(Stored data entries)
━━━━━━━━

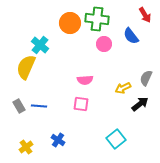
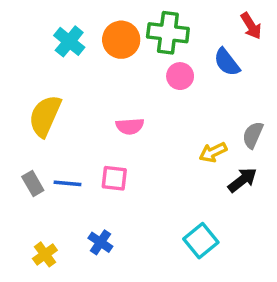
cyan cross: (40, 45) -> (69, 41), moved
pink semicircle: (85, 80) -> (130, 126), moved
pink square: (81, 104) -> (114, 178), moved

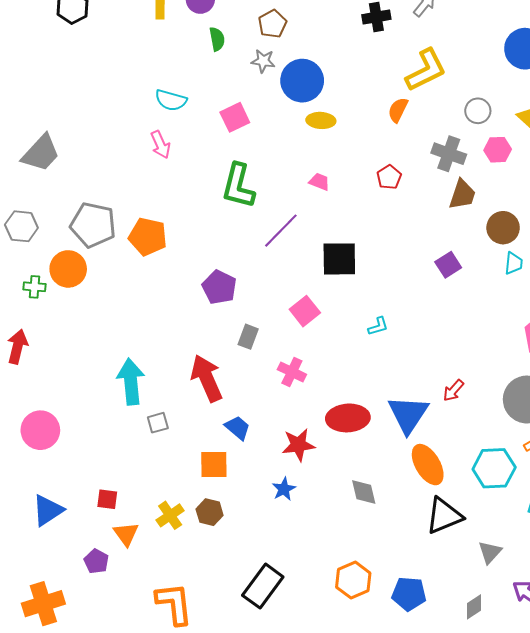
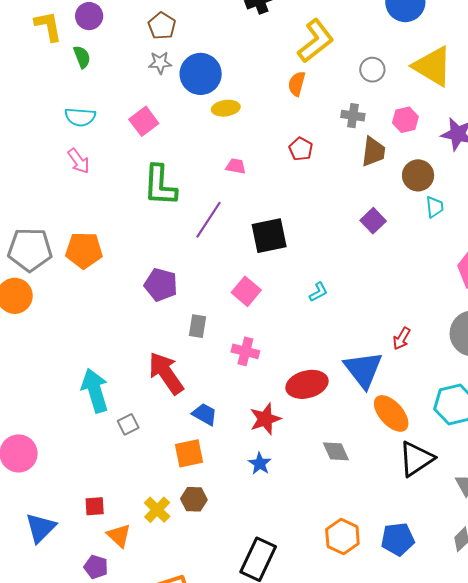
green semicircle: (217, 39) -> (82, 57), moved
pink hexagon: (498, 150) -> (405, 120), moved
gray cross: (449, 154) -> (353, 116), size x0.7

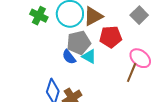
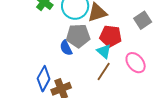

━━━━━━━━

Work to be completed: Go through the records and repeat each one exactly, skipping anything that is a picture.

Solution below:
cyan cross: (40, 45) -> (69, 41), moved
pink semicircle: (85, 80) -> (130, 126), moved
pink square: (81, 104) -> (114, 178), moved

green semicircle: (217, 39) -> (82, 57), moved
pink hexagon: (498, 150) -> (405, 120), moved
gray cross: (449, 154) -> (353, 116), size x0.7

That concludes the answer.